RECORDS SHOWN START

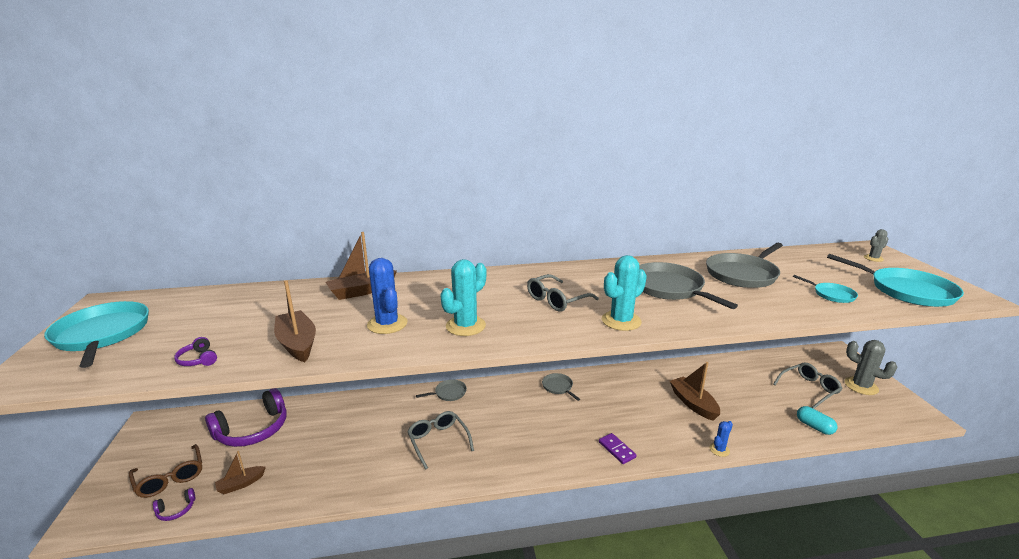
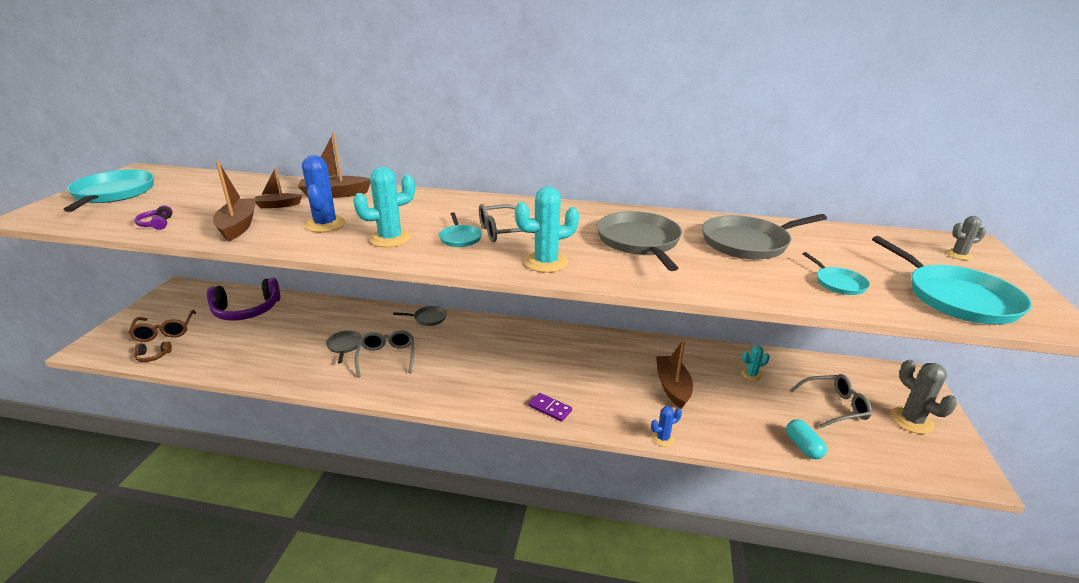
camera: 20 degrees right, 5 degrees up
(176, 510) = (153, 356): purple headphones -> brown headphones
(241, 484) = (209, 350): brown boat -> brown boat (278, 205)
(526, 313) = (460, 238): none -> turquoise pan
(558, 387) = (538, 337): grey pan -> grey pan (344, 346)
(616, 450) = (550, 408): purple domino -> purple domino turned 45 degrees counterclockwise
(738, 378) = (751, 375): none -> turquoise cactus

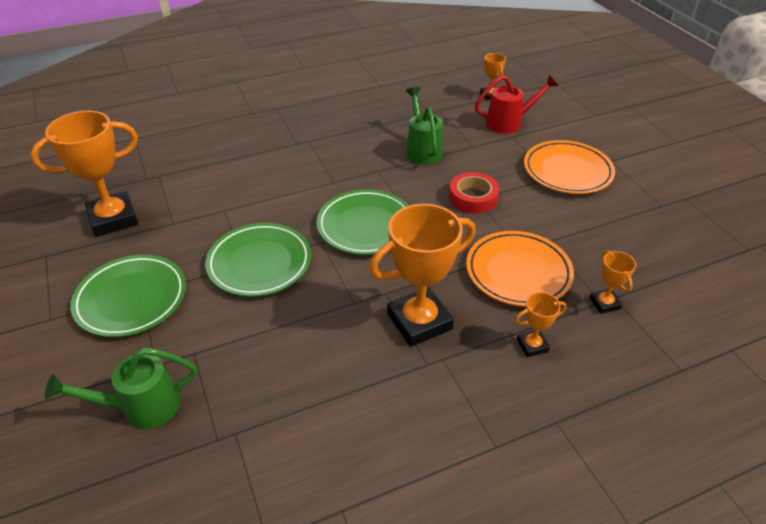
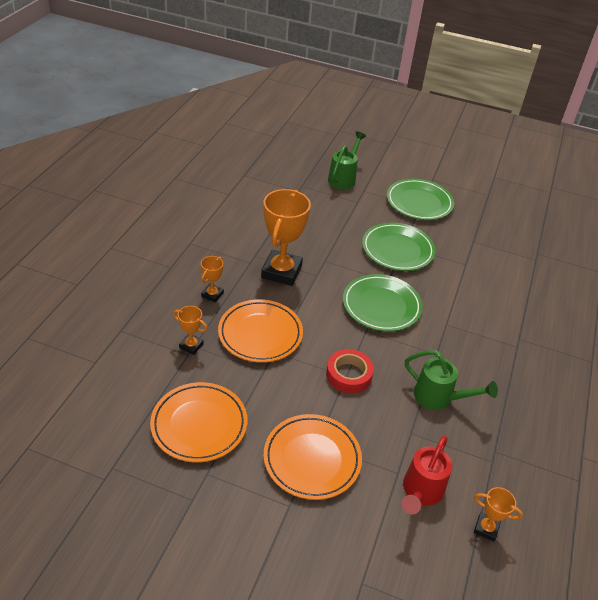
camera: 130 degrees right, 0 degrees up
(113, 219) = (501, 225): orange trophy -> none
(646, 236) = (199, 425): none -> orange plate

RECORDS SHOWN END

**WORK REQUEST**
Set down the entire material verbatim, with each picture left out.

**ANSWER SECTION**
camera: 20 degrees right, 5 degrees up
(176, 510) = (153, 356): purple headphones -> brown headphones
(241, 484) = (209, 350): brown boat -> brown boat (278, 205)
(526, 313) = (460, 238): none -> turquoise pan
(558, 387) = (538, 337): grey pan -> grey pan (344, 346)
(616, 450) = (550, 408): purple domino -> purple domino turned 45 degrees counterclockwise
(738, 378) = (751, 375): none -> turquoise cactus

camera: 130 degrees right, 0 degrees up
(113, 219) = (501, 225): orange trophy -> none
(646, 236) = (199, 425): none -> orange plate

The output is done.